WHAT THE TASK REQUIRES
Apart from the images, the records below need to be copied exactly.

START INPUT RECORDS

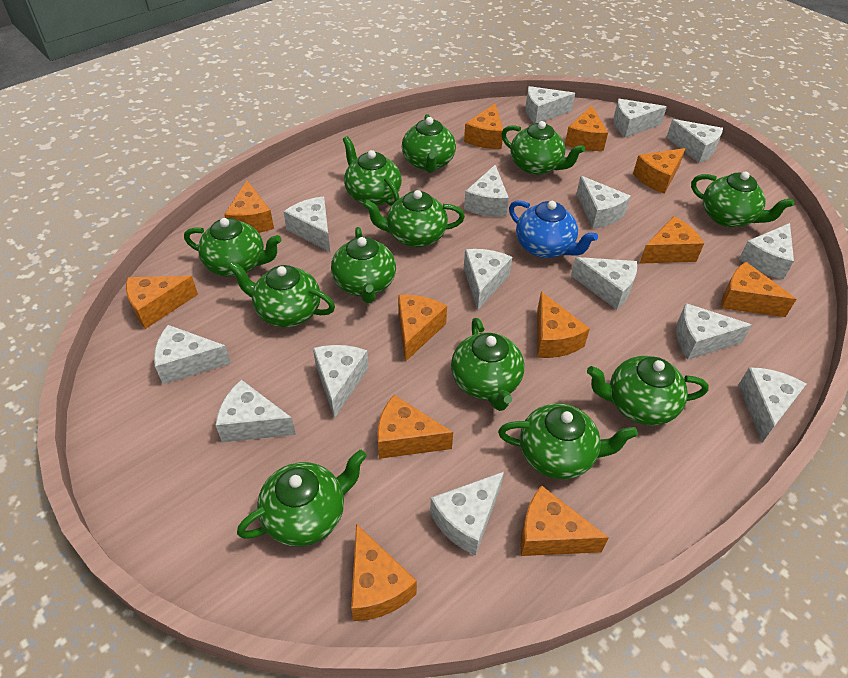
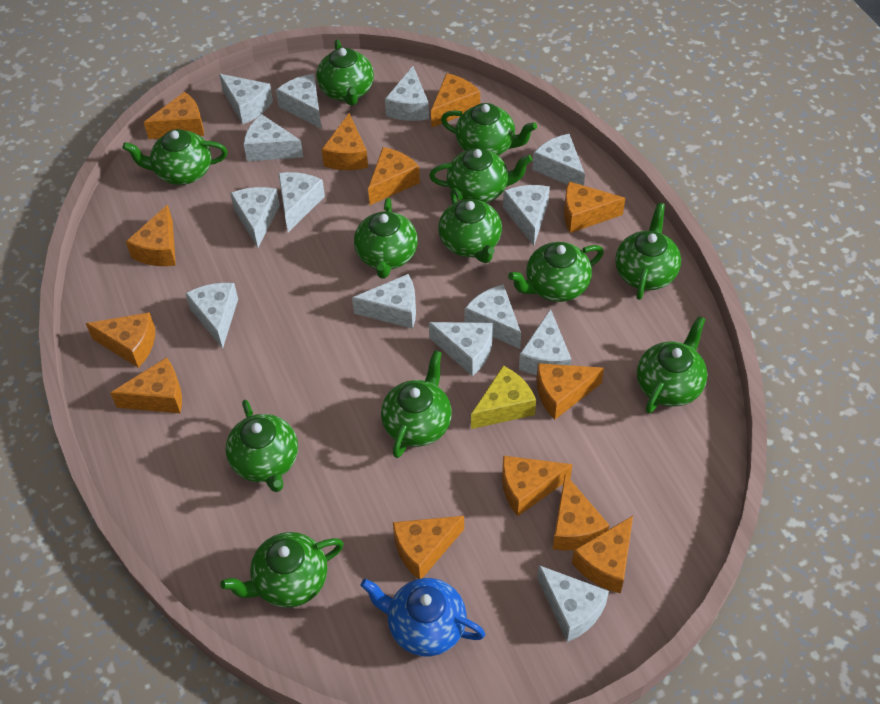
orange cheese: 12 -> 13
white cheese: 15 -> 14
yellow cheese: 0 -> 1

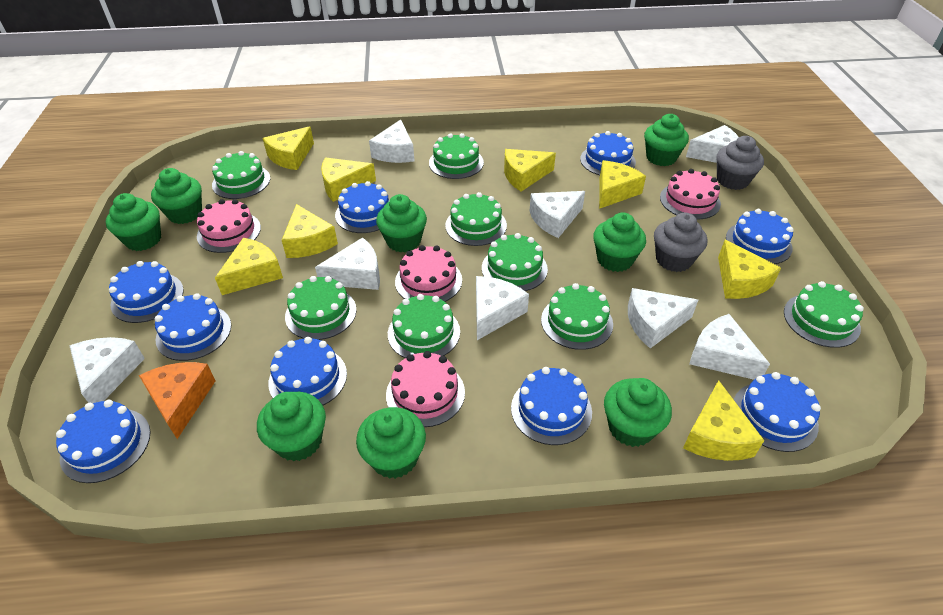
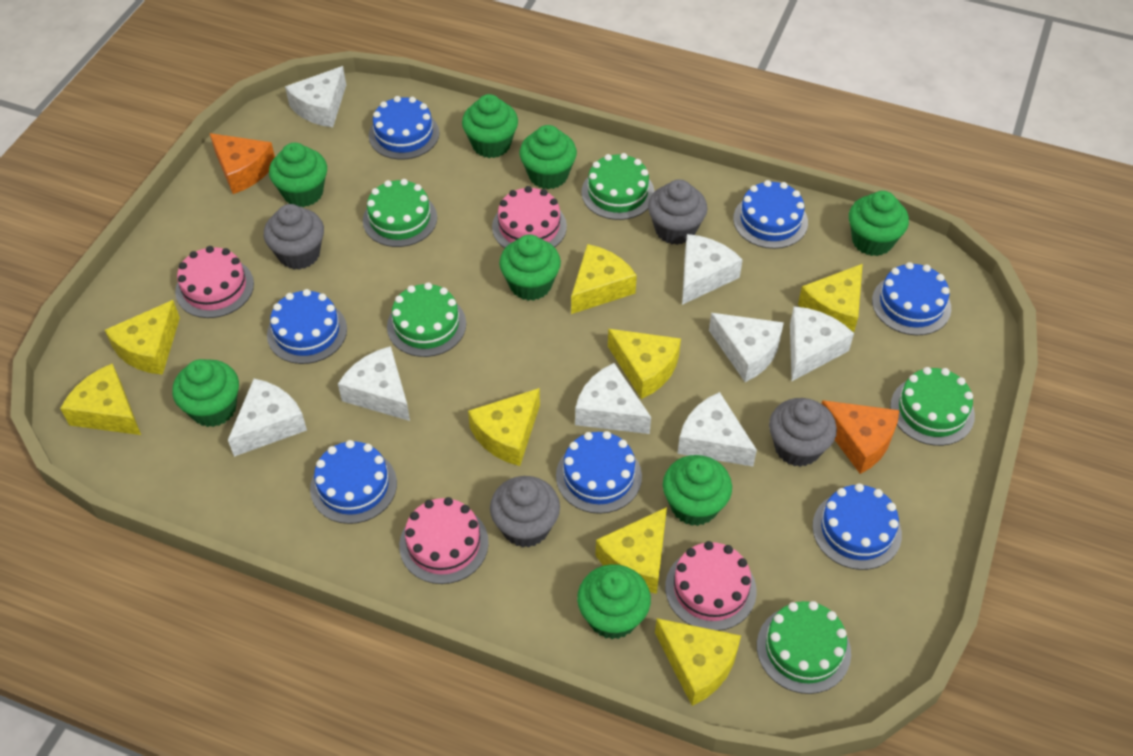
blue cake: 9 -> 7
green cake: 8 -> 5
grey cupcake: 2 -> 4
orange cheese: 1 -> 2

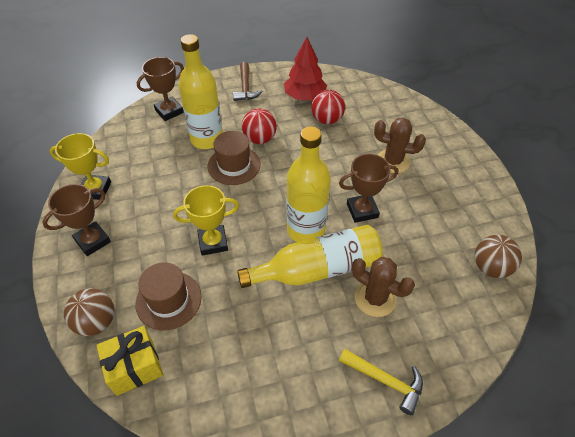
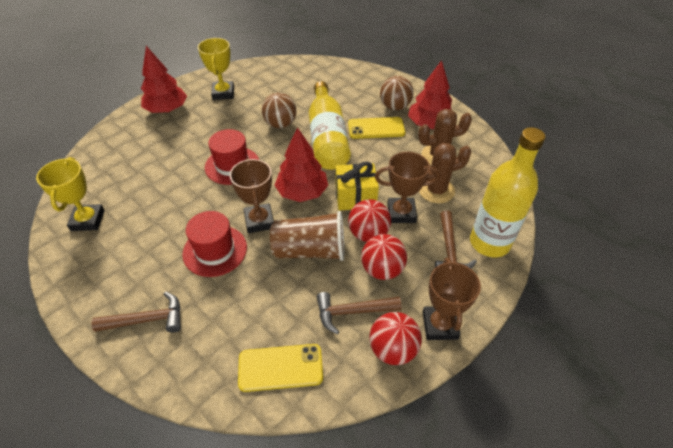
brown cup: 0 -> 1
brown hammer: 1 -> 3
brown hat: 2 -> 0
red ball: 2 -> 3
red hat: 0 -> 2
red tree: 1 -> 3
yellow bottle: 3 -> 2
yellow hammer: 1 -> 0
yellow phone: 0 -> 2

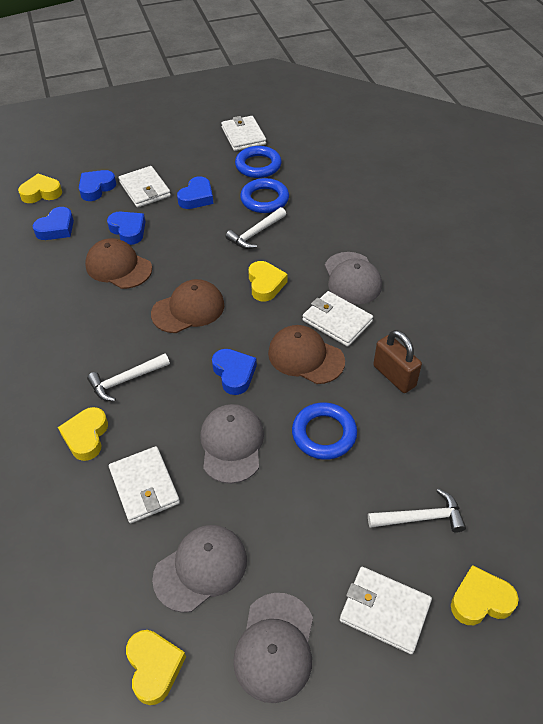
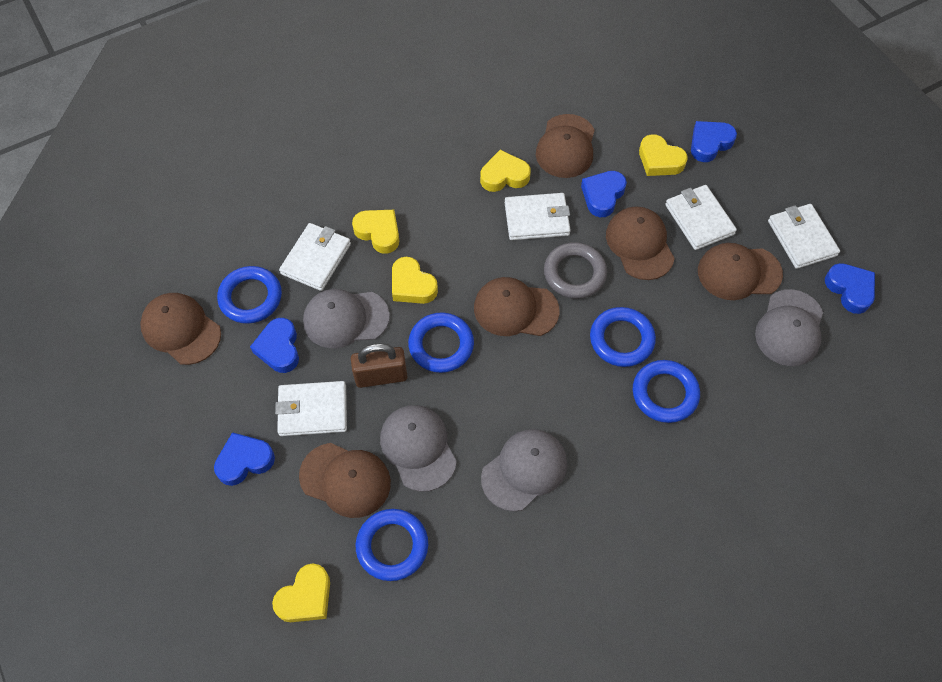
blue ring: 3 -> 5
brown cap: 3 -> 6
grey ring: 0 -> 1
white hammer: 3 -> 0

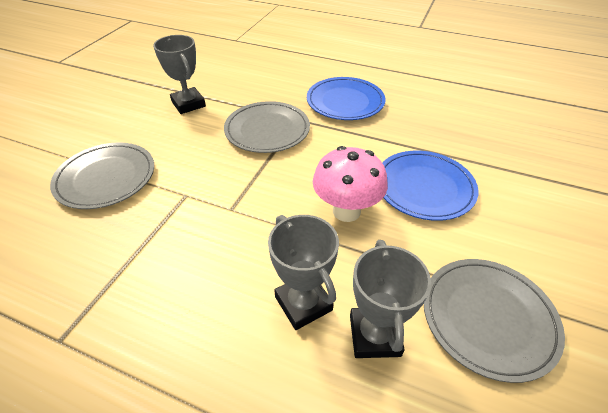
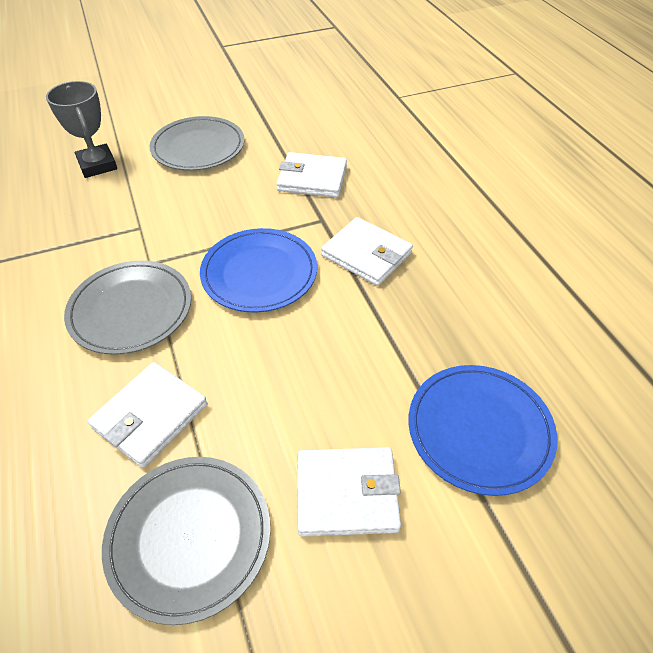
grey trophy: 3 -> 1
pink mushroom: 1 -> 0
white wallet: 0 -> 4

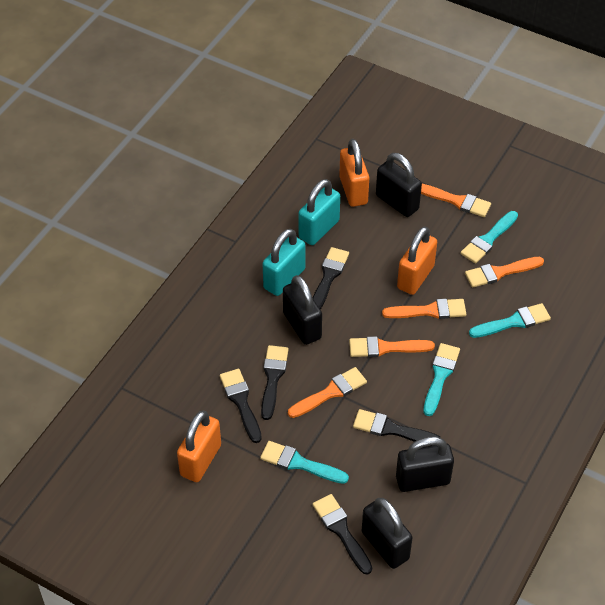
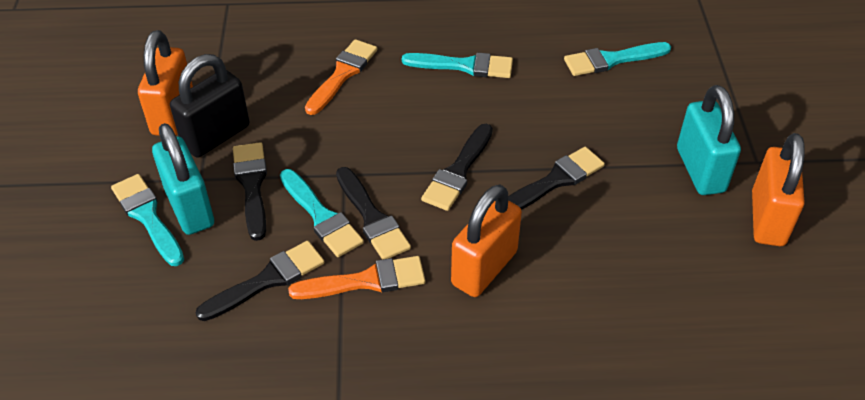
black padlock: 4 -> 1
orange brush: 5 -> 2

END INPUT RECORDS

YOUR SOLUTION
orange cheese: 12 -> 13
white cheese: 15 -> 14
yellow cheese: 0 -> 1

blue cake: 9 -> 7
green cake: 8 -> 5
grey cupcake: 2 -> 4
orange cheese: 1 -> 2

brown cup: 0 -> 1
brown hammer: 1 -> 3
brown hat: 2 -> 0
red ball: 2 -> 3
red hat: 0 -> 2
red tree: 1 -> 3
yellow bottle: 3 -> 2
yellow hammer: 1 -> 0
yellow phone: 0 -> 2

blue ring: 3 -> 5
brown cap: 3 -> 6
grey ring: 0 -> 1
white hammer: 3 -> 0

grey trophy: 3 -> 1
pink mushroom: 1 -> 0
white wallet: 0 -> 4

black padlock: 4 -> 1
orange brush: 5 -> 2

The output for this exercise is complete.